In the listing below, copy out word for word the lines from the one containing "cyan arrow: moved 3 px right, 5 px up" through the one containing "cyan arrow: rotated", including both. Leave the pictures out of your answer.

Data items
* * * * * * * * *
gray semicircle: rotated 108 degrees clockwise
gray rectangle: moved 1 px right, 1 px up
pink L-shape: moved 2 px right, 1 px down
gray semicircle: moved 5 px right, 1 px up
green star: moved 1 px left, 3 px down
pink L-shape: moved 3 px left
* * * * * * * * *
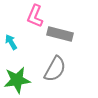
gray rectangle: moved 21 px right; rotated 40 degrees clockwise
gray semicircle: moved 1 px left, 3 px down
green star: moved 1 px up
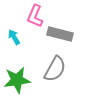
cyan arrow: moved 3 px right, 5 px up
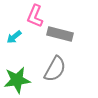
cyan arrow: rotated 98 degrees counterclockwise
* * * * * * * * *
[Task response]
cyan arrow: moved 3 px right, 5 px up
cyan arrow: rotated 98 degrees counterclockwise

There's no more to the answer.